Task to carry out -> Your answer must be an exact copy of the records below.

-=-=-=-=-

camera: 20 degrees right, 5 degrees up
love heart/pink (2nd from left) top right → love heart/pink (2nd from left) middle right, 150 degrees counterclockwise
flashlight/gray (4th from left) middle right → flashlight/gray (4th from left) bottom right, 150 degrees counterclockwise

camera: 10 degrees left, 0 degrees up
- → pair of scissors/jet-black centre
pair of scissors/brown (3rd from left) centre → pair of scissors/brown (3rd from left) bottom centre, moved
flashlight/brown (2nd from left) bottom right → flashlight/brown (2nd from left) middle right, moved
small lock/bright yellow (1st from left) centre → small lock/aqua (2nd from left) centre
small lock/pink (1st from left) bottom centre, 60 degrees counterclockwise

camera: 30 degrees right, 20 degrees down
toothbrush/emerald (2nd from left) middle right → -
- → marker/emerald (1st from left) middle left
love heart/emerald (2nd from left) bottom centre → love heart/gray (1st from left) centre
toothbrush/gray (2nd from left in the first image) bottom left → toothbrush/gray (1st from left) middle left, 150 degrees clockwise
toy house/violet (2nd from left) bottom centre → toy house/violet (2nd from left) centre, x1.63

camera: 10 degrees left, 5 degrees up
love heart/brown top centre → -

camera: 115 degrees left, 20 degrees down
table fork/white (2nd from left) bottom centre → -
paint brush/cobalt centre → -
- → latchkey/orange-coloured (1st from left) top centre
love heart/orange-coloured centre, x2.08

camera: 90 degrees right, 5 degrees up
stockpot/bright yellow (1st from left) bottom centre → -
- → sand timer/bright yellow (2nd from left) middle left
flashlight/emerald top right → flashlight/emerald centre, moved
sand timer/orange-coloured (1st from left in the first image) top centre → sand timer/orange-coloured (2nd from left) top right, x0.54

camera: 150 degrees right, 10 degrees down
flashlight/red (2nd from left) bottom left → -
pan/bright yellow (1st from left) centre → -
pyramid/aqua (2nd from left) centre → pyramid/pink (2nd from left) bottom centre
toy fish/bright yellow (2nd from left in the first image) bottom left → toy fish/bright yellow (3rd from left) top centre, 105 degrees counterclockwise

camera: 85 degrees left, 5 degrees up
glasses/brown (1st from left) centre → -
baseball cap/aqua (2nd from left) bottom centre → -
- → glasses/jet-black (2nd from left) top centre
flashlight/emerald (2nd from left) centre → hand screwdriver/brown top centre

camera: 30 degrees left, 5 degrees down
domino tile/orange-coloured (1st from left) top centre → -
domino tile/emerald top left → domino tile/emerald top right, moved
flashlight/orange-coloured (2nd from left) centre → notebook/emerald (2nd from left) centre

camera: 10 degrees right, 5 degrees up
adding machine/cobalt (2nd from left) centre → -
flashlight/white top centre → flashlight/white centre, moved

-=-=-=-=-

Exercise answer ->
camera: 20 degrees right, 5 degrees up
love heart/pink (2nd from left) top right → love heart/pink (2nd from left) middle right, 150 degrees counterclockwise
flashlight/gray (4th from left) middle right → flashlight/gray (4th from left) bottom right, 150 degrees counterclockwise

camera: 10 degrees left, 0 degrees up
- → pair of scissors/jet-black centre
pair of scissors/brown (3rd from left) centre → pair of scissors/brown (3rd from left) bottom centre, moved
flashlight/brown (2nd from left) bottom right → flashlight/brown (2nd from left) middle right, moved
small lock/bright yellow (1st from left) centre → small lock/aqua (2nd from left) centre
small lock/pink (1st from left) bottom centre, 60 degrees counterclockwise

camera: 30 degrees right, 20 degrees down
toothbrush/emerald (2nd from left) middle right → -
- → marker/emerald (1st from left) middle left
love heart/emerald (2nd from left) bottom centre → love heart/gray (1st from left) centre
toothbrush/gray (2nd from left in the first image) bottom left → toothbrush/gray (1st from left) middle left, 150 degrees clockwise
toy house/violet (2nd from left) bottom centre → toy house/violet (2nd from left) centre, x1.63

camera: 10 degrees left, 5 degrees up
love heart/brown top centre → -

camera: 115 degrees left, 20 degrees down
table fork/white (2nd from left) bottom centre → -
paint brush/cobalt centre → -
- → latchkey/orange-coloured (1st from left) top centre
love heart/orange-coloured centre, x2.08

camera: 90 degrees right, 5 degrees up
stockpot/bright yellow (1st from left) bottom centre → -
- → sand timer/bright yellow (2nd from left) middle left
flashlight/emerald top right → flashlight/emerald centre, moved
sand timer/orange-coloured (1st from left in the first image) top centre → sand timer/orange-coloured (2nd from left) top right, x0.54

camera: 150 degrees right, 10 degrees down
flashlight/red (2nd from left) bottom left → -
pan/bright yellow (1st from left) centre → -
pyramid/aqua (2nd from left) centre → pyramid/pink (2nd from left) bottom centre
toy fish/bright yellow (2nd from left in the first image) bottom left → toy fish/bright yellow (3rd from left) top centre, 105 degrees counterclockwise

camera: 85 degrees left, 5 degrees up
glasses/brown (1st from left) centre → -
baseball cap/aqua (2nd from left) bottom centre → -
- → glasses/jet-black (2nd from left) top centre
flashlight/emerald (2nd from left) centre → hand screwdriver/brown top centre

camera: 30 degrees left, 5 degrees down
domino tile/orange-coloured (1st from left) top centre → -
domino tile/emerald top left → domino tile/emerald top right, moved
flashlight/orange-coloured (2nd from left) centre → notebook/emerald (2nd from left) centre

camera: 10 degrees right, 5 degrees up
adding machine/cobalt (2nd from left) centre → -
flashlight/white top centre → flashlight/white centre, moved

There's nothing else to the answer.